- _TASK REQUIREMENTS_
Reproduce the entries in full. Exclude all images from the copy.

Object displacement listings
▼▼▼

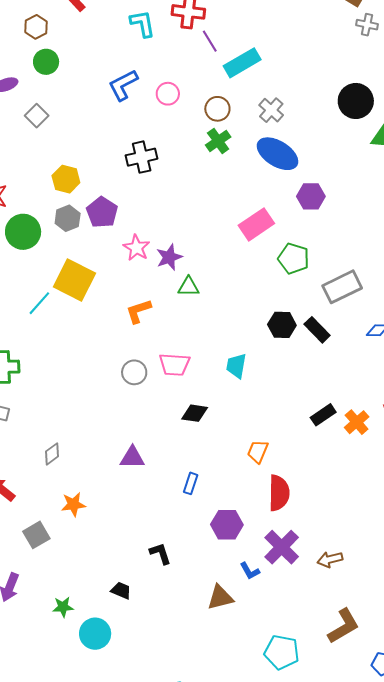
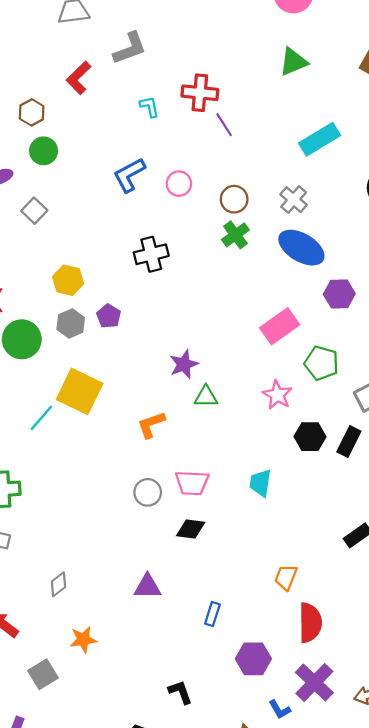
cyan L-shape: (143, 24) -> (149, 107), size x0.7
cyan rectangle: (242, 63) -> (320, 139), moved
purple pentagon: (102, 212) -> (109, 316), size x0.7
pink star: (136, 248) -> (277, 395), moved
black rectangle: (317, 330) -> (349, 442), turned 72
black diamond: (195, 413) -> (191, 529), moved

▲▲▲

- _THE ANSWER_
cyan L-shape: (143, 24) -> (149, 107), size x0.7
cyan rectangle: (242, 63) -> (320, 139), moved
purple pentagon: (102, 212) -> (109, 316), size x0.7
pink star: (136, 248) -> (277, 395), moved
black rectangle: (317, 330) -> (349, 442), turned 72
black diamond: (195, 413) -> (191, 529), moved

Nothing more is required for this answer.